┌──

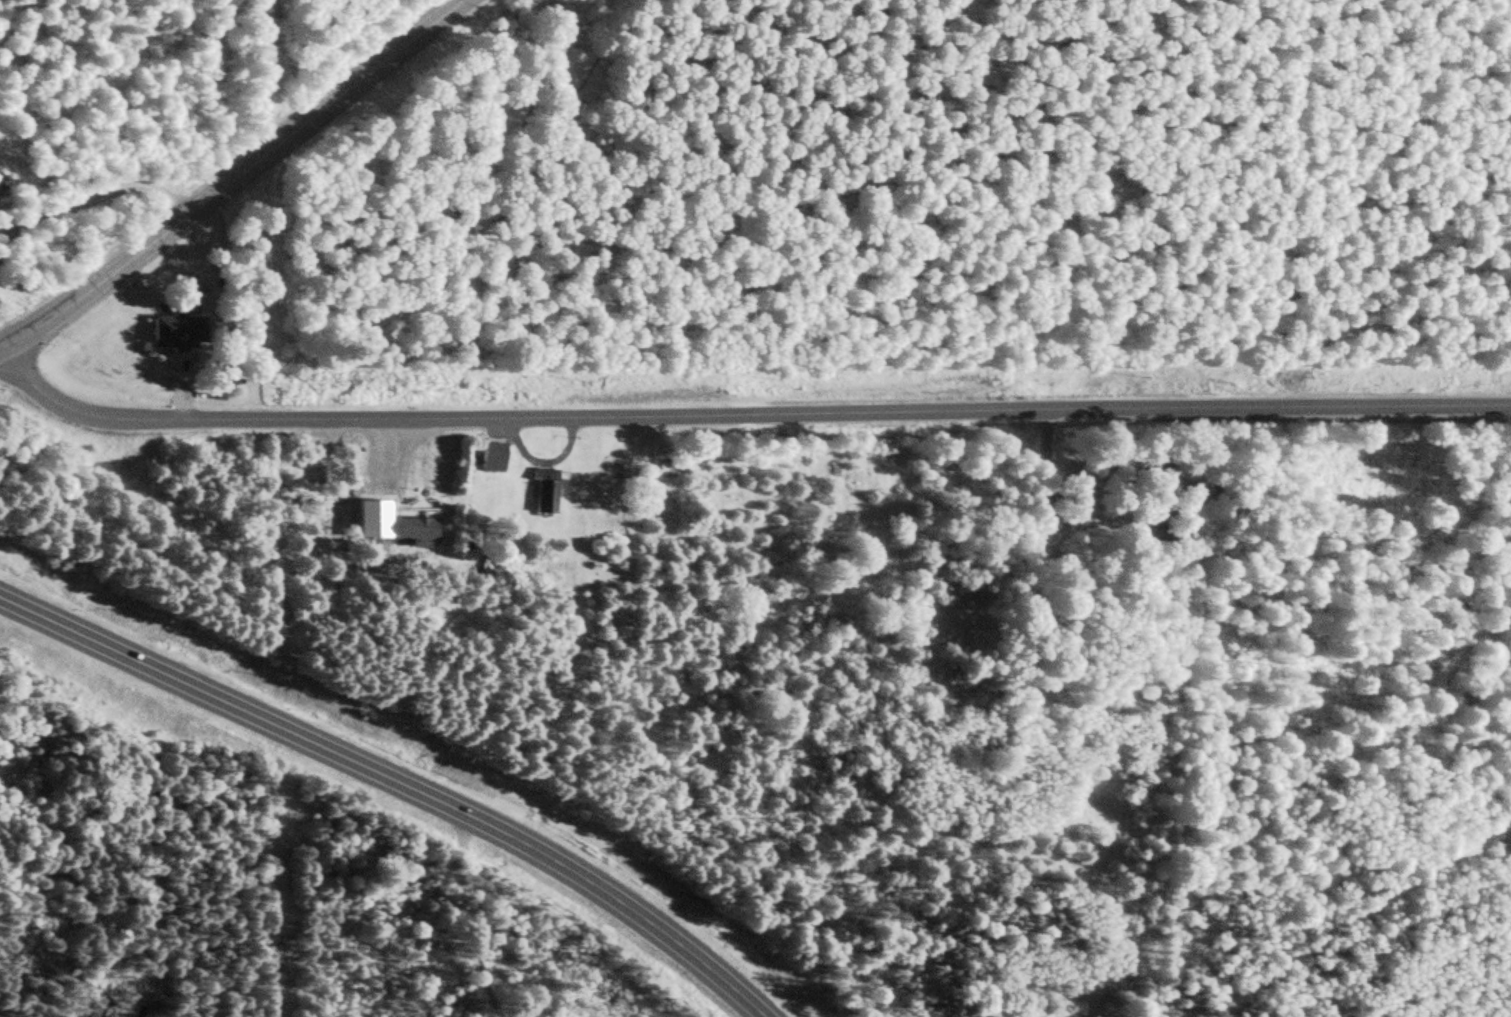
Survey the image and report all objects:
road: (1405, 84)
road: (231, 179)
road: (96, 197)
building: (178, 332)
road: (745, 415)
building: (492, 457)
building: (618, 465)
park: (1112, 488)
building: (543, 490)
building: (377, 528)
building: (415, 528)
road: (396, 781)
road: (467, 917)

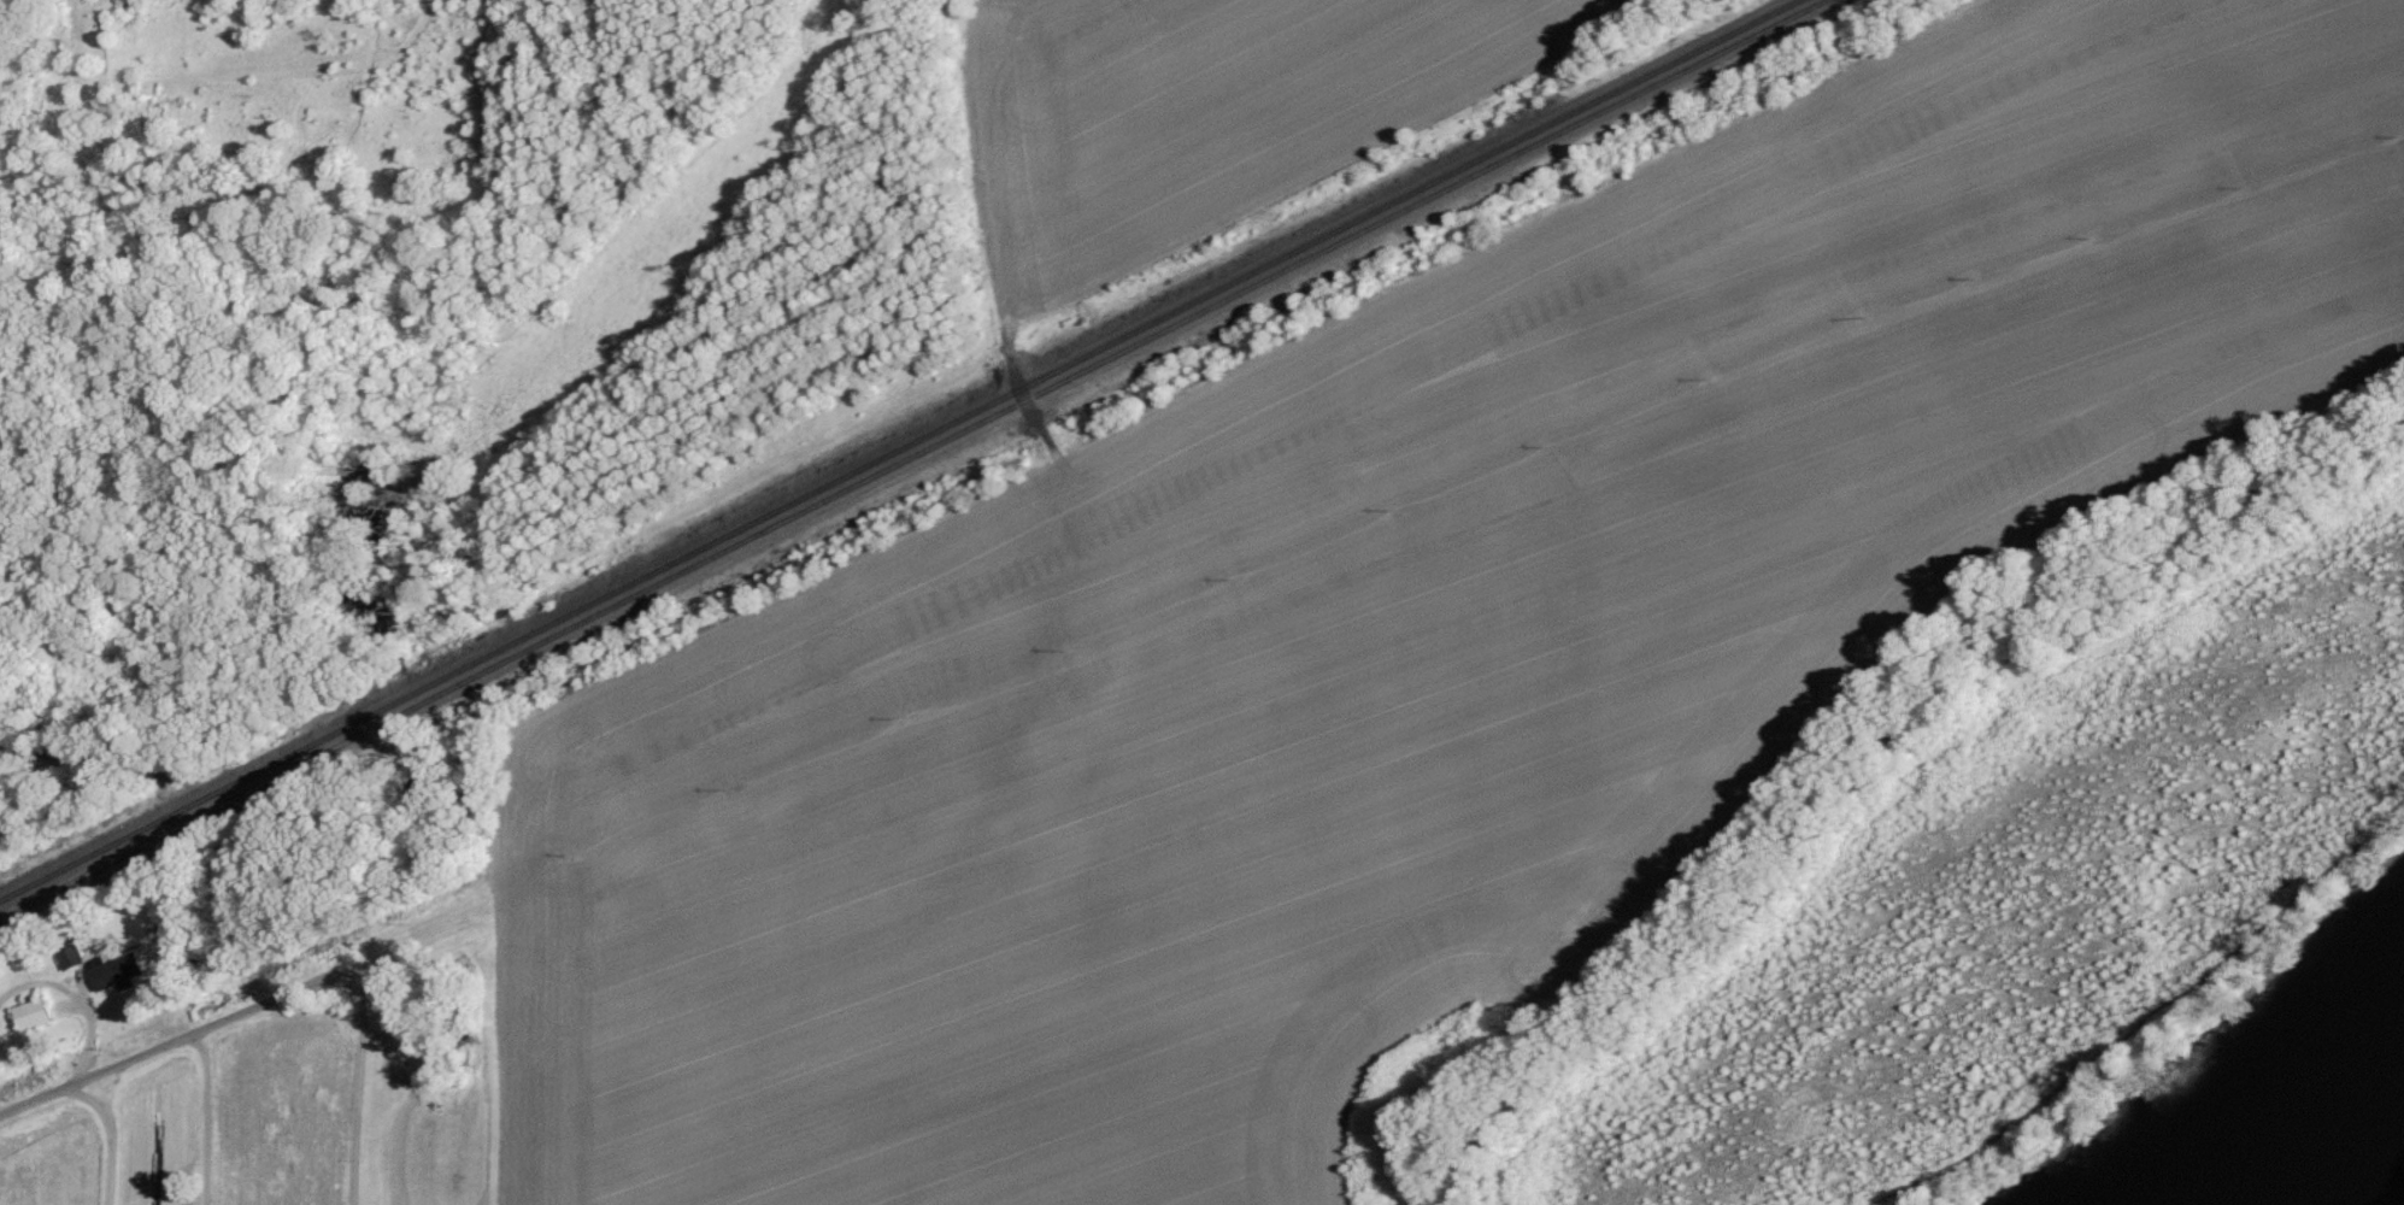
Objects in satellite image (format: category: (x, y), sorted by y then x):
railway: (898, 445)
railway: (911, 459)
building: (116, 970)
road: (79, 1001)
building: (34, 1014)
road: (159, 1053)
road: (361, 1079)
river: (2302, 1118)
road: (209, 1119)
road: (110, 1138)

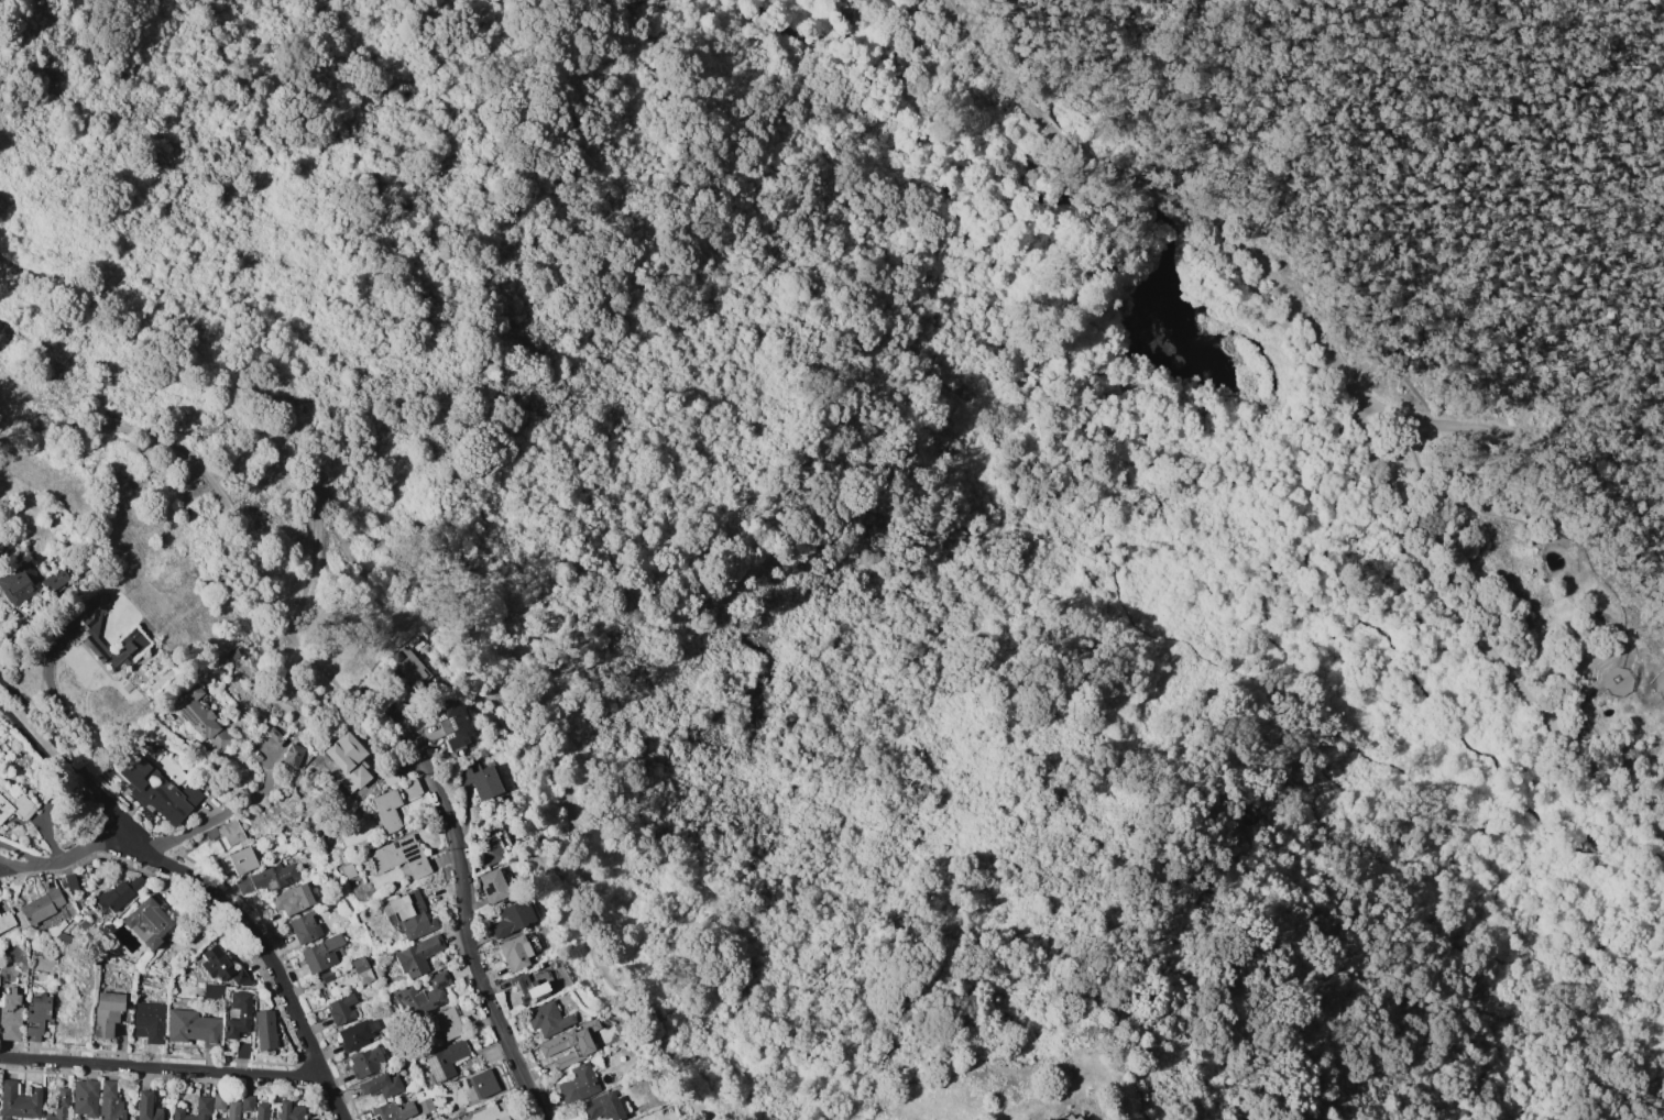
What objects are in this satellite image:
road: (1259, 41)
road: (1341, 52)
road: (1160, 189)
road: (1163, 201)
road: (1370, 207)
road: (1151, 212)
road: (1285, 325)
building: (1397, 360)
road: (246, 399)
road: (1348, 414)
road: (1514, 462)
road: (1359, 463)
road: (219, 495)
building: (53, 580)
building: (17, 583)
building: (91, 631)
road: (1478, 634)
building: (408, 666)
road: (1308, 688)
road: (1428, 704)
building: (200, 718)
road: (37, 722)
building: (452, 722)
road: (1290, 727)
building: (292, 753)
road: (564, 760)
road: (45, 761)
building: (347, 762)
building: (479, 781)
road: (89, 784)
building: (410, 789)
building: (157, 791)
building: (14, 805)
building: (386, 810)
road: (223, 814)
building: (229, 833)
building: (488, 848)
road: (84, 850)
road: (21, 854)
building: (398, 856)
building: (238, 861)
road: (21, 868)
building: (267, 878)
building: (492, 885)
road: (463, 890)
building: (120, 893)
building: (291, 899)
building: (41, 906)
building: (409, 913)
building: (511, 918)
building: (6, 921)
building: (147, 922)
building: (303, 927)
road: (252, 937)
building: (514, 952)
building: (320, 953)
building: (416, 956)
building: (221, 967)
building: (360, 970)
building: (527, 987)
building: (212, 991)
building: (424, 995)
building: (340, 1009)
building: (106, 1013)
building: (9, 1014)
building: (237, 1015)
building: (36, 1016)
building: (546, 1018)
building: (148, 1022)
building: (444, 1023)
building: (192, 1028)
building: (264, 1030)
building: (356, 1034)
building: (568, 1045)
building: (241, 1050)
building: (444, 1060)
building: (365, 1062)
road: (161, 1068)
building: (482, 1084)
building: (577, 1084)
building: (380, 1085)
building: (83, 1097)
building: (18, 1101)
building: (109, 1102)
building: (218, 1102)
building: (58, 1106)
building: (146, 1107)
building: (201, 1107)
building: (237, 1107)
building: (601, 1107)
building: (260, 1111)
building: (288, 1111)
building: (391, 1111)
building: (489, 1113)
building: (1070, 1116)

└──

◆ **EXERCISE INSTRUCTIONS**
When you copy the entries above, reproduce each line exactly and leave out any pictures.

◆ **EXPECTED ANSWER**
Survey the image and report all objects:
road: (1405, 84)
road: (231, 179)
road: (96, 197)
building: (178, 332)
road: (745, 415)
building: (492, 457)
building: (618, 465)
park: (1112, 488)
building: (543, 490)
building: (377, 528)
building: (415, 528)
road: (396, 781)
road: (467, 917)

Objects in satellite image (format: category: (x, y), sorted by y then x):
railway: (898, 445)
railway: (911, 459)
building: (116, 970)
road: (79, 1001)
building: (34, 1014)
road: (159, 1053)
road: (361, 1079)
river: (2302, 1118)
road: (209, 1119)
road: (110, 1138)

What objects are in this satellite image:
road: (1259, 41)
road: (1341, 52)
road: (1160, 189)
road: (1163, 201)
road: (1370, 207)
road: (1151, 212)
road: (1285, 325)
building: (1397, 360)
road: (246, 399)
road: (1348, 414)
road: (1514, 462)
road: (1359, 463)
road: (219, 495)
building: (53, 580)
building: (17, 583)
building: (91, 631)
road: (1478, 634)
building: (408, 666)
road: (1308, 688)
road: (1428, 704)
building: (200, 718)
road: (37, 722)
building: (452, 722)
road: (1290, 727)
building: (292, 753)
road: (564, 760)
road: (45, 761)
building: (347, 762)
building: (479, 781)
road: (89, 784)
building: (410, 789)
building: (157, 791)
building: (14, 805)
building: (386, 810)
road: (223, 814)
building: (229, 833)
building: (488, 848)
road: (84, 850)
road: (21, 854)
building: (398, 856)
building: (238, 861)
road: (21, 868)
building: (267, 878)
building: (492, 885)
road: (463, 890)
building: (120, 893)
building: (291, 899)
building: (41, 906)
building: (409, 913)
building: (511, 918)
building: (6, 921)
building: (147, 922)
building: (303, 927)
road: (252, 937)
building: (514, 952)
building: (320, 953)
building: (416, 956)
building: (221, 967)
building: (360, 970)
building: (527, 987)
building: (212, 991)
building: (424, 995)
building: (340, 1009)
building: (106, 1013)
building: (9, 1014)
building: (237, 1015)
building: (36, 1016)
building: (546, 1018)
building: (148, 1022)
building: (444, 1023)
building: (192, 1028)
building: (264, 1030)
building: (356, 1034)
building: (568, 1045)
building: (241, 1050)
building: (444, 1060)
building: (365, 1062)
road: (161, 1068)
building: (482, 1084)
building: (577, 1084)
building: (380, 1085)
building: (83, 1097)
building: (18, 1101)
building: (109, 1102)
building: (218, 1102)
building: (58, 1106)
building: (146, 1107)
building: (201, 1107)
building: (237, 1107)
building: (601, 1107)
building: (260, 1111)
building: (288, 1111)
building: (391, 1111)
building: (489, 1113)
building: (1070, 1116)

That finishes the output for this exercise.